PROBLEM DESCRIPTION — Copy every line of the records from the one containing "mouthwatering [918, 100]" through the end of the records, inclusive, and shift each coordinate in the answers by -146.

— START —

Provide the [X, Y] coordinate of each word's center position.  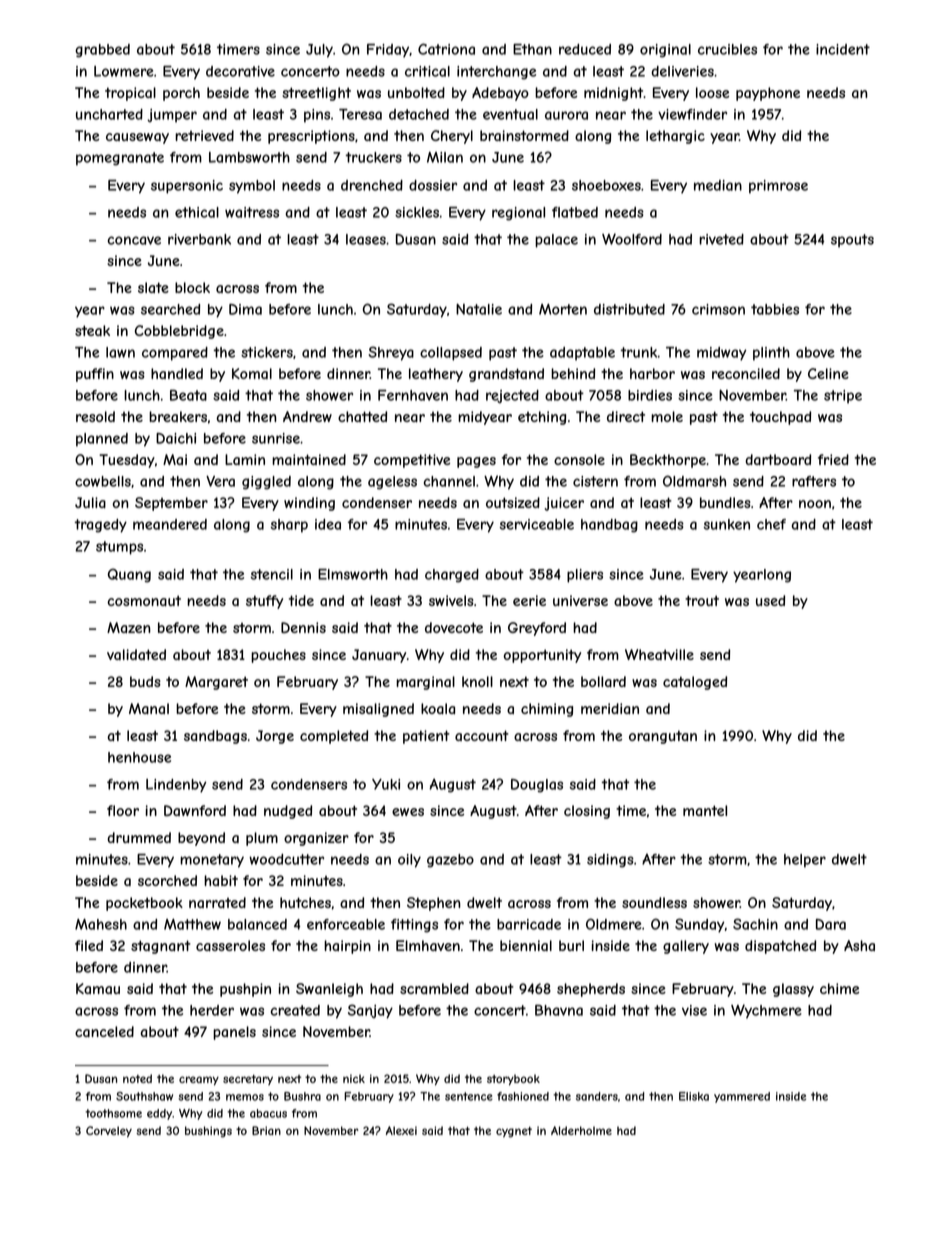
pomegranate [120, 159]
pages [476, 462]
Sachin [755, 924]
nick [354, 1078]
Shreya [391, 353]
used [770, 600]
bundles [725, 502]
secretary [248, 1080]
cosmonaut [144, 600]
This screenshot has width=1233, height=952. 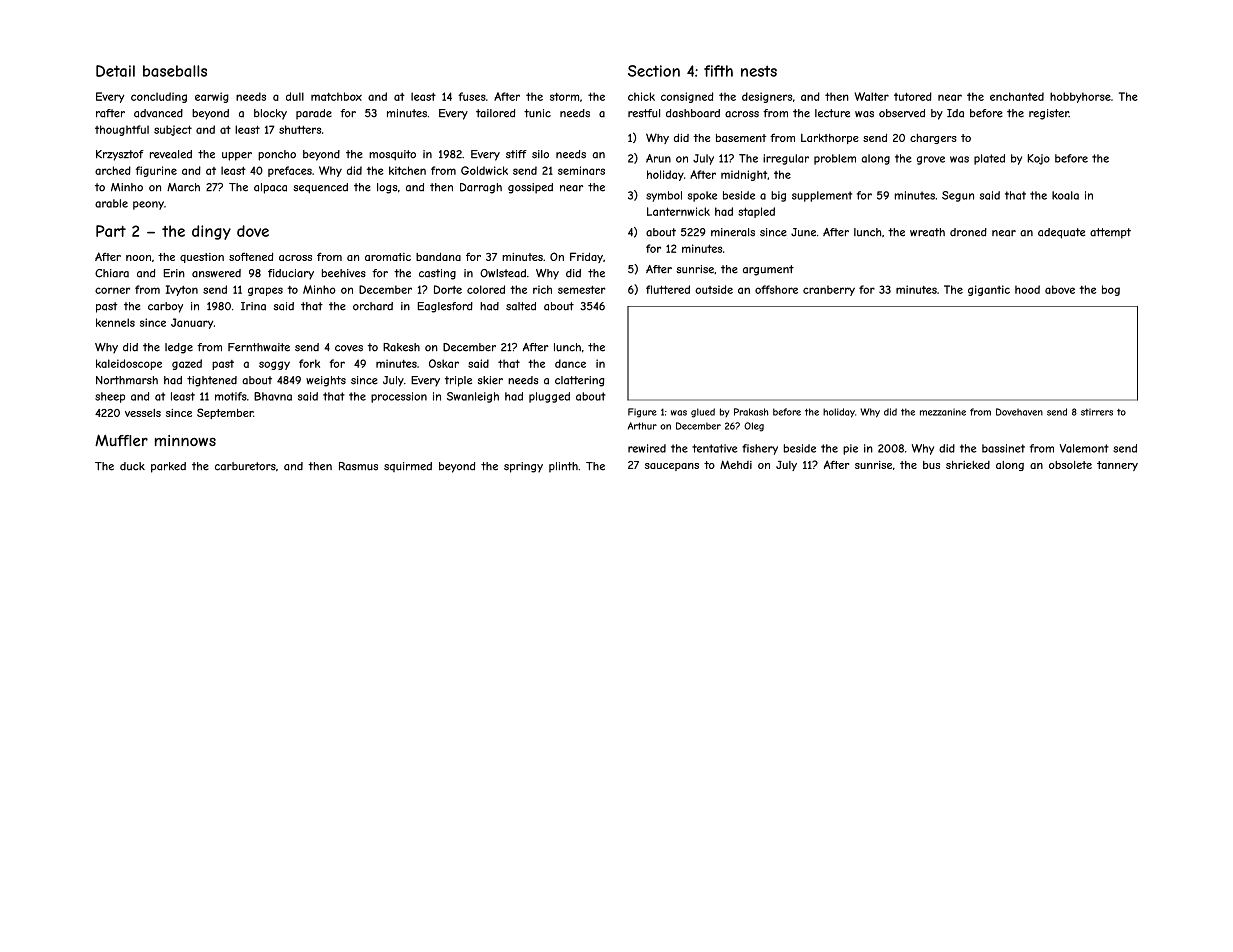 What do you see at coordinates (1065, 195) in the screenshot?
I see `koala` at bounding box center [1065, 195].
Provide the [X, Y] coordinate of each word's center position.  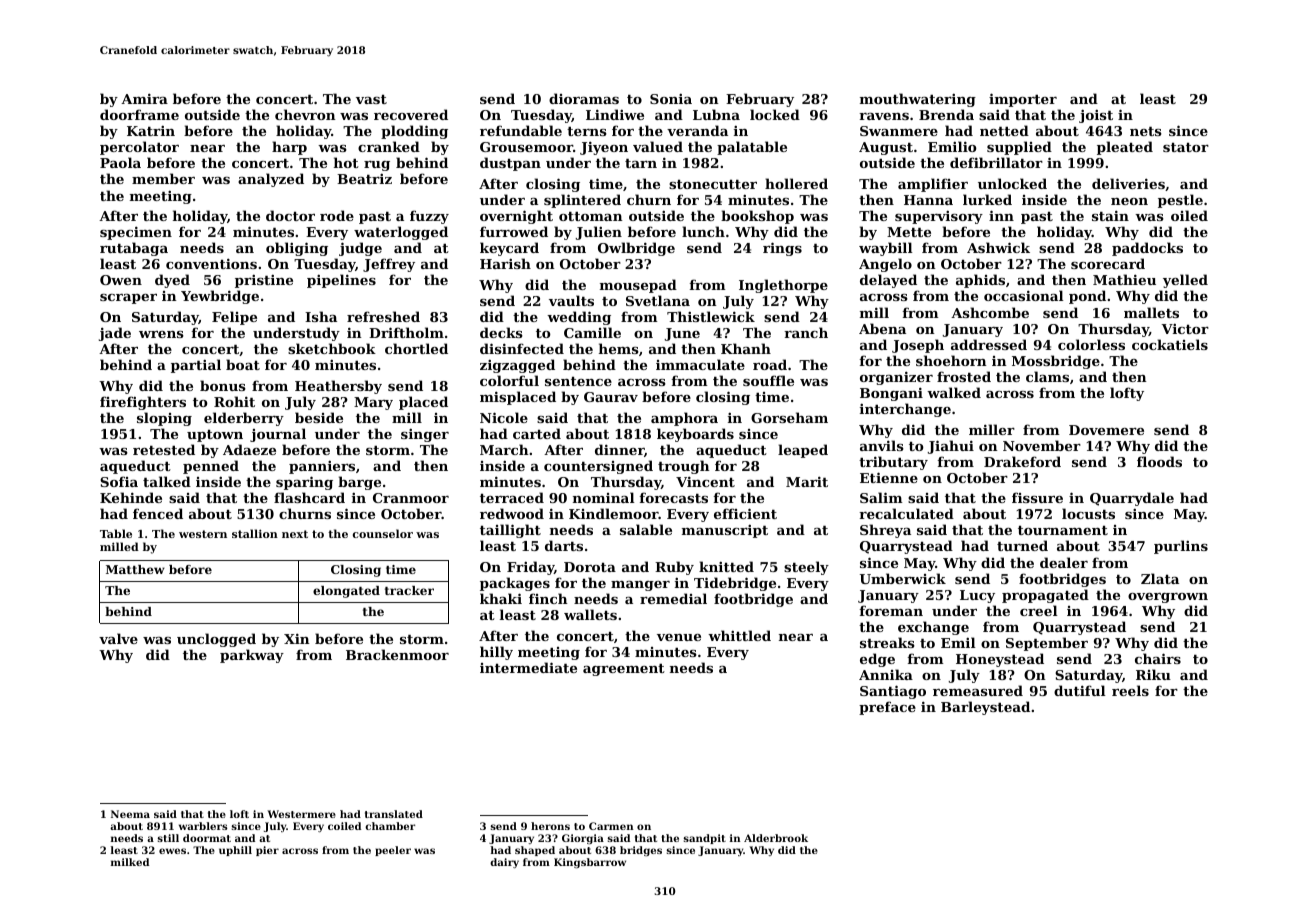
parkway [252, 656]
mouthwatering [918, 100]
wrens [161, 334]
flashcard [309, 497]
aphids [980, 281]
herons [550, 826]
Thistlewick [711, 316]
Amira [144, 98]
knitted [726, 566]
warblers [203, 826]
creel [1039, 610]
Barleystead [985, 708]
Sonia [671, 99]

— END —

WRITTEN SOLUTION —
mouthwatering [772, -46]
wrens [15, 188]
flashcard [163, 351]
aphids [834, 135]
herons [404, 680]
Thistlewick [565, 170]
Amira [-2, -48]
knitted [580, 420]
warblers [57, 680]
creel [893, 464]
Barleystead [839, 562]
Sonia [525, -47]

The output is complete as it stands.